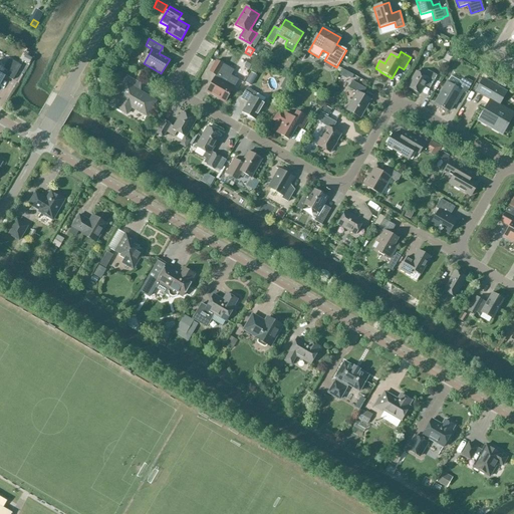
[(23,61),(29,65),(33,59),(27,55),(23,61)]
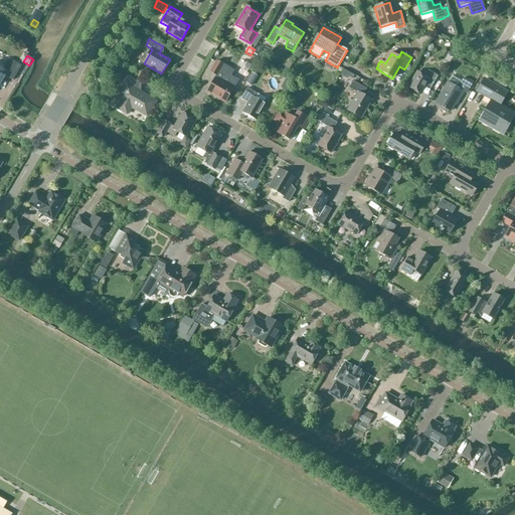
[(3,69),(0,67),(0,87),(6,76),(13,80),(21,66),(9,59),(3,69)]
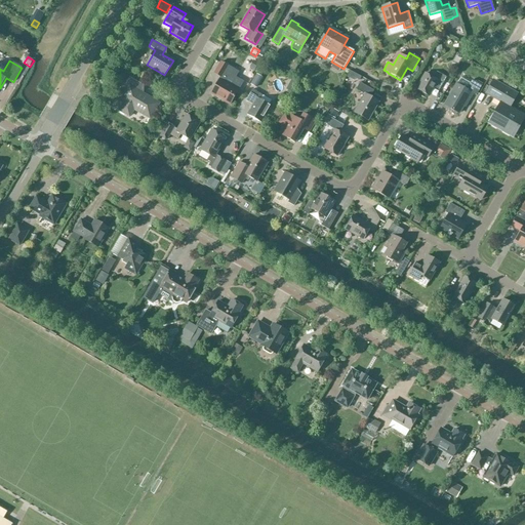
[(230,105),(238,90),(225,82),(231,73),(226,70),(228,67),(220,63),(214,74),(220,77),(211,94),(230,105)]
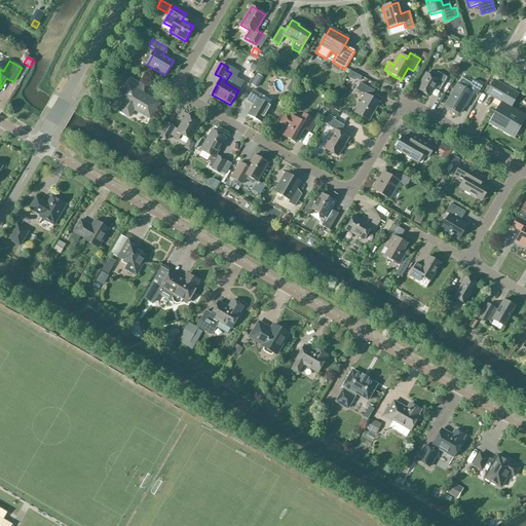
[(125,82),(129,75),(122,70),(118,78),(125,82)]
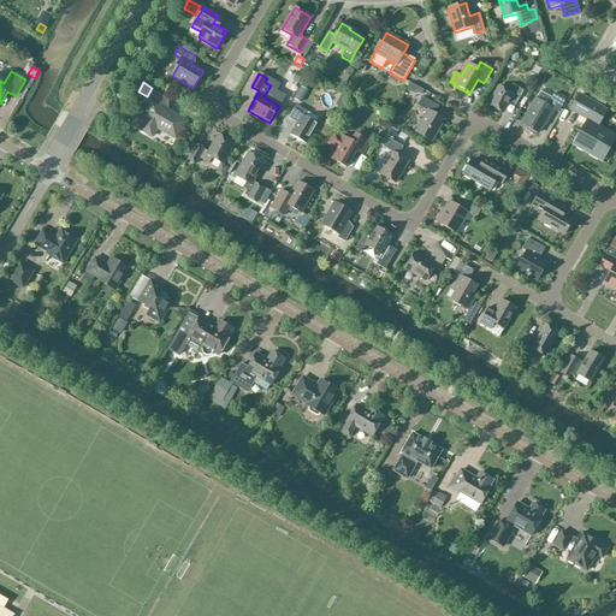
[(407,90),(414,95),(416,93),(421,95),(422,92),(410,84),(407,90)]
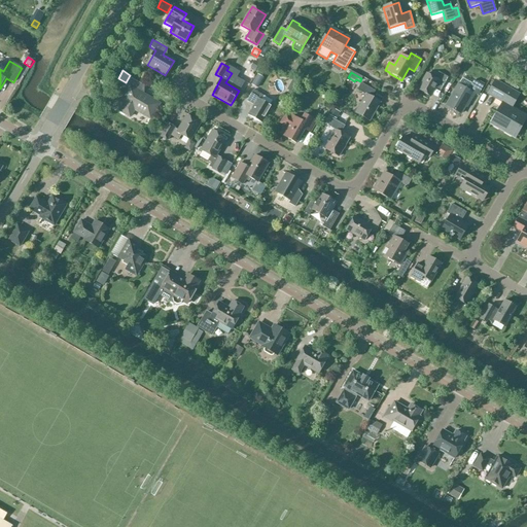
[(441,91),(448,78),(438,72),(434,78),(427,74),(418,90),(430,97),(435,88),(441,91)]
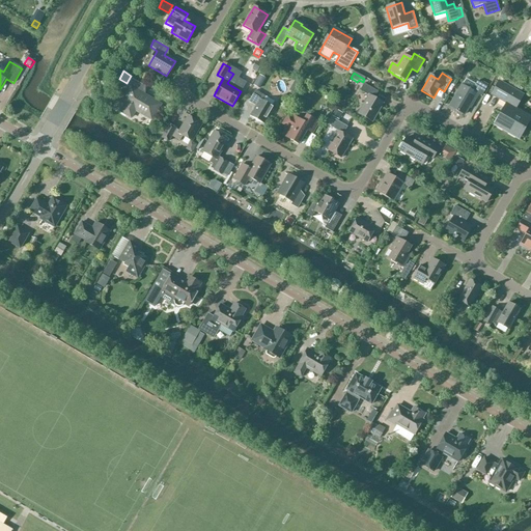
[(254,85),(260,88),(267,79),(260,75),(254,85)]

━━━━━━━━━━

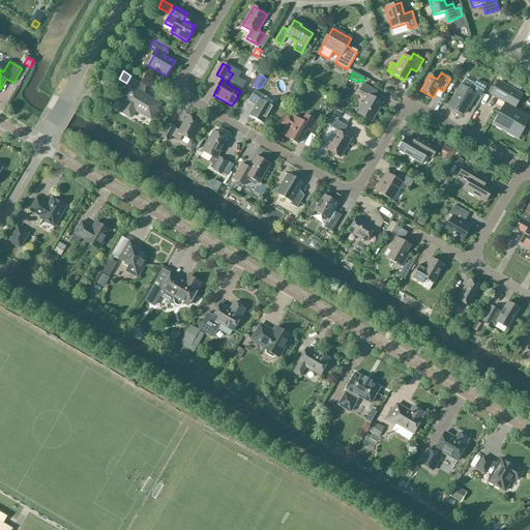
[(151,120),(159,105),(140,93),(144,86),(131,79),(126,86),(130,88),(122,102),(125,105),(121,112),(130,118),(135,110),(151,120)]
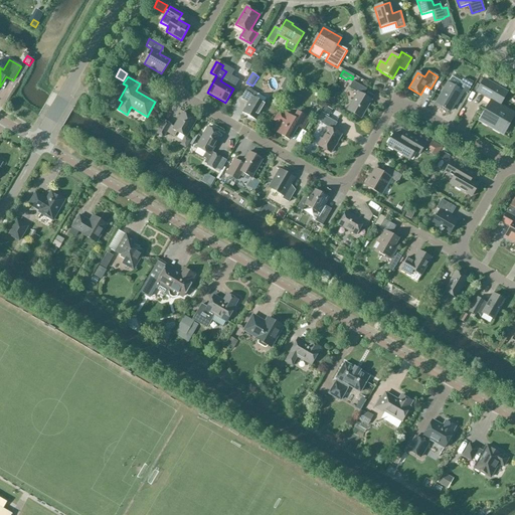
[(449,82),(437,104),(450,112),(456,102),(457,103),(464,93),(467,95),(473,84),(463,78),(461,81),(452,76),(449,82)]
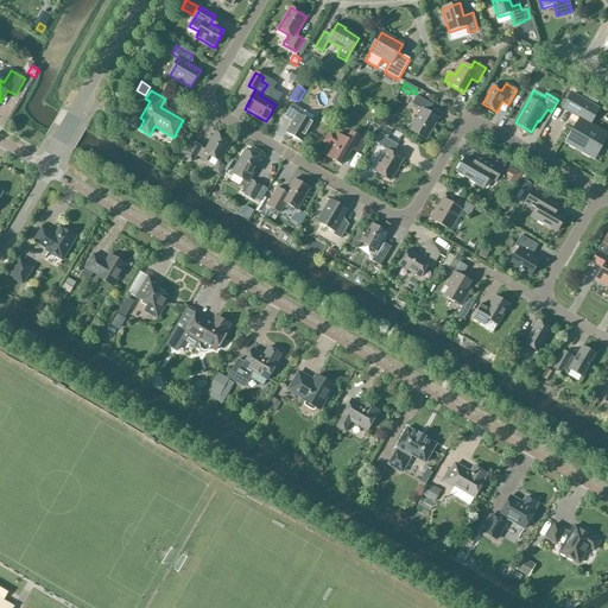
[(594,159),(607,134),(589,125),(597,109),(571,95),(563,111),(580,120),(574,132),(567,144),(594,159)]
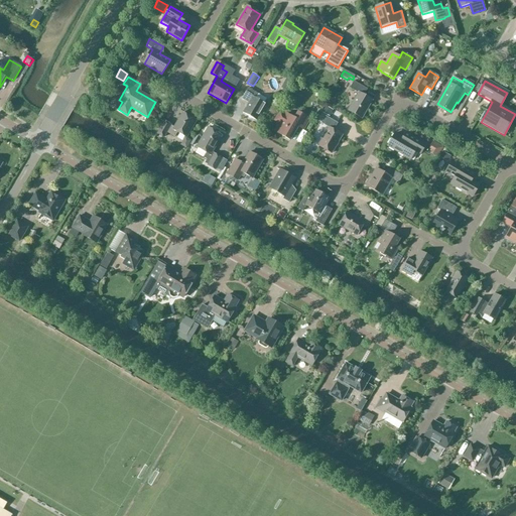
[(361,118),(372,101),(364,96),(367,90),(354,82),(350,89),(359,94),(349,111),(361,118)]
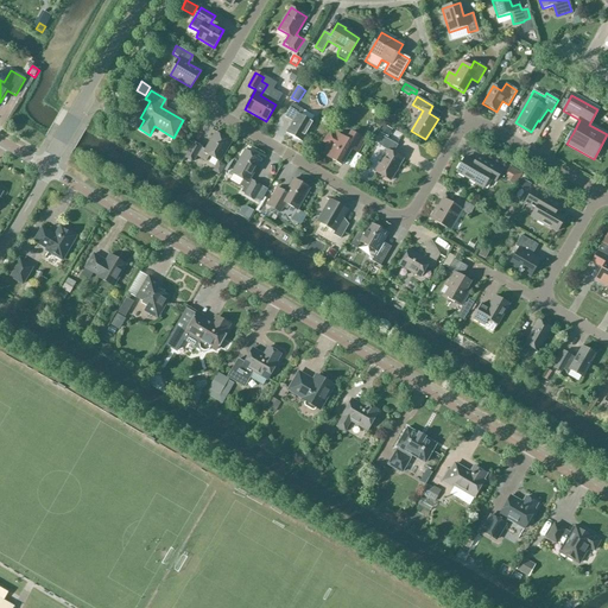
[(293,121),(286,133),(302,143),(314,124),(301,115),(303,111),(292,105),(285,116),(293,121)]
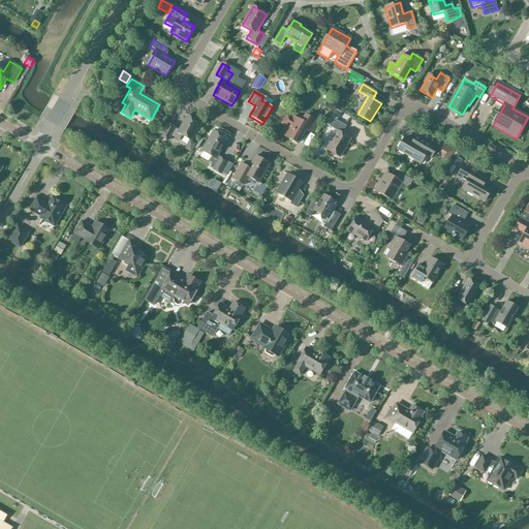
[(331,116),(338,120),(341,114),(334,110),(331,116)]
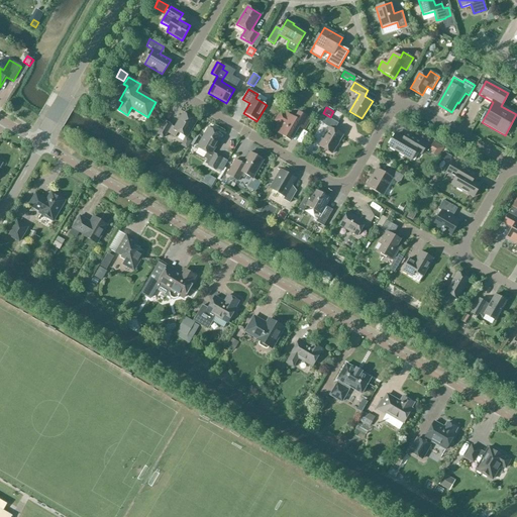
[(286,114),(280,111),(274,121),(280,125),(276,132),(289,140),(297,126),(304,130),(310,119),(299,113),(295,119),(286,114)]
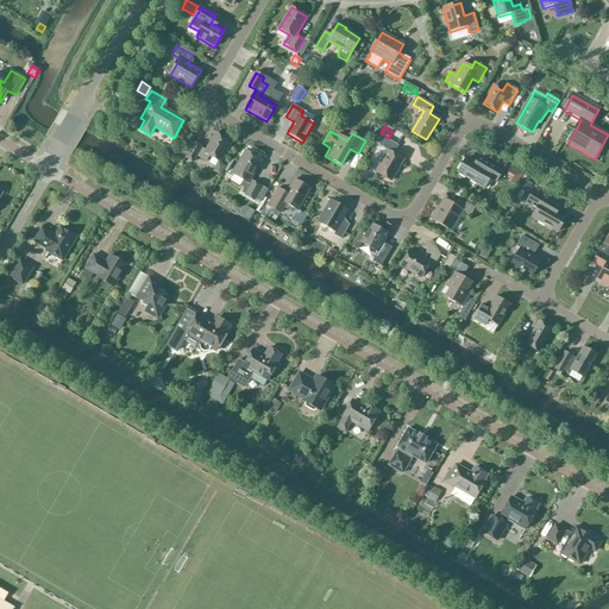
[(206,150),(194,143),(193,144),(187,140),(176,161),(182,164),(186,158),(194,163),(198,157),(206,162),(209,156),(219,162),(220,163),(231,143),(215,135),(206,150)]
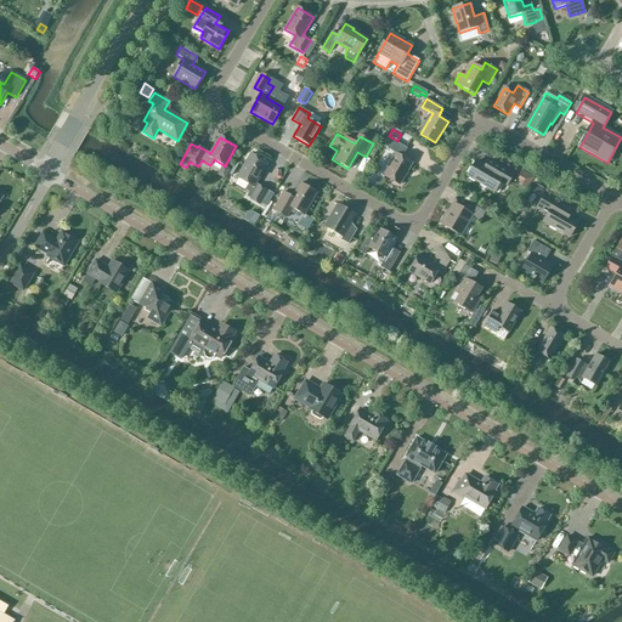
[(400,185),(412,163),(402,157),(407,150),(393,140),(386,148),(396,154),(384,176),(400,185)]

━━━━━━━━━━

Problem description » Begin at the line in the entries above that has "[(3,69),(0,67),(0,87),(6,76),(13,80),(21,66),(9,59),(3,69)]", stop after the line that has "[(254,85),(260,88),(267,79),(260,75),(254,85)]", and output exactly those lines without pictures.

Reply »
[(3,69),(0,67),(0,87),(6,76),(13,80),(21,66),(9,59),(3,69)]
[(230,105),(238,90),(225,82),(231,73),(226,70),(228,67),(220,63),(214,74),(220,77),(211,94),(230,105)]
[(125,82),(129,75),(122,70),(118,78),(125,82)]
[(407,90),(414,95),(416,93),(421,95),(422,92),(410,84),(407,90)]
[(441,91),(448,78),(438,72),(434,78),(427,74),(418,90),(430,97),(435,88),(441,91)]
[(254,85),(260,88),(267,79),(260,75),(254,85)]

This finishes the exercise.